> [DATASET]
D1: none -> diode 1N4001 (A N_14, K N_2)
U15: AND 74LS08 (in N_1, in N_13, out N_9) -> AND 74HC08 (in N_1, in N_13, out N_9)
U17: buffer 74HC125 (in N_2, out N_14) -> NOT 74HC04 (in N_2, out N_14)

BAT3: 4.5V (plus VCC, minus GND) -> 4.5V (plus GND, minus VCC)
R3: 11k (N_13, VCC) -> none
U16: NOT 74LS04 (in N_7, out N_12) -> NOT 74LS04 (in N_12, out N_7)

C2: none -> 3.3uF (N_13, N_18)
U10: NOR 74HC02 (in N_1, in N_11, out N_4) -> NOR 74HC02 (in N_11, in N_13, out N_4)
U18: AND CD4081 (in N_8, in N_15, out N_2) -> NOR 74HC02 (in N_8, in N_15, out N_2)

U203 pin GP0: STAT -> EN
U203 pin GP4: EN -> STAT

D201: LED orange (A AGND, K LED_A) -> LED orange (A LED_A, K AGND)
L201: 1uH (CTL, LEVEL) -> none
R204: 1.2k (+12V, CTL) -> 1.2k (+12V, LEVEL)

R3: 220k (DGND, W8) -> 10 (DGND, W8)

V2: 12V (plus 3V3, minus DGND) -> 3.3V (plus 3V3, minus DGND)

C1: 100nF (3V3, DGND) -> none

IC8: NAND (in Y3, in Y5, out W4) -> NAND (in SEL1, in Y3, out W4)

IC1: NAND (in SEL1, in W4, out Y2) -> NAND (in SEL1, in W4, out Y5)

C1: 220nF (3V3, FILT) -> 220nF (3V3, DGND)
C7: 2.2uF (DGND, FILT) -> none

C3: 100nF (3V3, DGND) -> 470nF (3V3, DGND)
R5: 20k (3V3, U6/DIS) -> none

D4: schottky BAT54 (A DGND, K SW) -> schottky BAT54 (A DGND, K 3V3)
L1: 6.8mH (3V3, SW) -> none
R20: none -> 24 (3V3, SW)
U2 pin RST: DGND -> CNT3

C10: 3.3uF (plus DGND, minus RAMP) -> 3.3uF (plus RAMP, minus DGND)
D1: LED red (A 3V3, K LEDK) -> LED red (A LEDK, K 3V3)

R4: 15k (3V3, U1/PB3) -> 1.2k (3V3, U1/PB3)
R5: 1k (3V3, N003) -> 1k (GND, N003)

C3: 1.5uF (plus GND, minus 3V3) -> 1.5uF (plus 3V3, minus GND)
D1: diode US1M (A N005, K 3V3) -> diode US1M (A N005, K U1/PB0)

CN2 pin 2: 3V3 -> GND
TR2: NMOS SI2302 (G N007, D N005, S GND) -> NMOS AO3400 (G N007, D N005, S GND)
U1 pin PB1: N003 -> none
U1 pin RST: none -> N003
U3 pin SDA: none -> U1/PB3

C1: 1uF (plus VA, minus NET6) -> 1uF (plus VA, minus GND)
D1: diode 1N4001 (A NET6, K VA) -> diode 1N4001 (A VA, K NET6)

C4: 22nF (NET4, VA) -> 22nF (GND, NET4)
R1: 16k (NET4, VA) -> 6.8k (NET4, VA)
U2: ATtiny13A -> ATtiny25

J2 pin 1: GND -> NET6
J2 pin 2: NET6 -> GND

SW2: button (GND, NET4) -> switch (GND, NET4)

> [PROBLEM STATEMENT] Would you transcribe the whole listing, keeping every character the same?

> [RESPONSE TO THIS TASK]
D1: none -> diode 1N4001 (A N_14, K N_2)
U15: AND 74LS08 (in N_1, in N_13, out N_9) -> AND 74HC08 (in N_1, in N_13, out N_9)
U17: buffer 74HC125 (in N_2, out N_14) -> NOT 74HC04 (in N_2, out N_14)

BAT3: 4.5V (plus VCC, minus GND) -> 4.5V (plus GND, minus VCC)
R3: 11k (N_13, VCC) -> none
U16: NOT 74LS04 (in N_7, out N_12) -> NOT 74LS04 (in N_12, out N_7)

C2: none -> 3.3uF (N_13, N_18)
U10: NOR 74HC02 (in N_1, in N_11, out N_4) -> NOR 74HC02 (in N_11, in N_13, out N_4)
U18: AND CD4081 (in N_8, in N_15, out N_2) -> NOR 74HC02 (in N_8, in N_15, out N_2)

U203 pin GP0: STAT -> EN
U203 pin GP4: EN -> STAT

D201: LED orange (A AGND, K LED_A) -> LED orange (A LED_A, K AGND)
L201: 1uH (CTL, LEVEL) -> none
R204: 1.2k (+12V, CTL) -> 1.2k (+12V, LEVEL)

R3: 220k (DGND, W8) -> 10 (DGND, W8)

V2: 12V (plus 3V3, minus DGND) -> 3.3V (plus 3V3, minus DGND)

C1: 100nF (3V3, DGND) -> none

IC8: NAND (in Y3, in Y5, out W4) -> NAND (in SEL1, in Y3, out W4)

IC1: NAND (in SEL1, in W4, out Y2) -> NAND (in SEL1, in W4, out Y5)

C1: 220nF (3V3, FILT) -> 220nF (3V3, DGND)
C7: 2.2uF (DGND, FILT) -> none

C3: 100nF (3V3, DGND) -> 470nF (3V3, DGND)
R5: 20k (3V3, U6/DIS) -> none

D4: schottky BAT54 (A DGND, K SW) -> schottky BAT54 (A DGND, K 3V3)
L1: 6.8mH (3V3, SW) -> none
R20: none -> 24 (3V3, SW)
U2 pin RST: DGND -> CNT3

C10: 3.3uF (plus DGND, minus RAMP) -> 3.3uF (plus RAMP, minus DGND)
D1: LED red (A 3V3, K LEDK) -> LED red (A LEDK, K 3V3)

R4: 15k (3V3, U1/PB3) -> 1.2k (3V3, U1/PB3)
R5: 1k (3V3, N003) -> 1k (GND, N003)

C3: 1.5uF (plus GND, minus 3V3) -> 1.5uF (plus 3V3, minus GND)
D1: diode US1M (A N005, K 3V3) -> diode US1M (A N005, K U1/PB0)

CN2 pin 2: 3V3 -> GND
TR2: NMOS SI2302 (G N007, D N005, S GND) -> NMOS AO3400 (G N007, D N005, S GND)
U1 pin PB1: N003 -> none
U1 pin RST: none -> N003
U3 pin SDA: none -> U1/PB3

C1: 1uF (plus VA, minus NET6) -> 1uF (plus VA, minus GND)
D1: diode 1N4001 (A NET6, K VA) -> diode 1N4001 (A VA, K NET6)

C4: 22nF (NET4, VA) -> 22nF (GND, NET4)
R1: 16k (NET4, VA) -> 6.8k (NET4, VA)
U2: ATtiny13A -> ATtiny25

J2 pin 1: GND -> NET6
J2 pin 2: NET6 -> GND

SW2: button (GND, NET4) -> switch (GND, NET4)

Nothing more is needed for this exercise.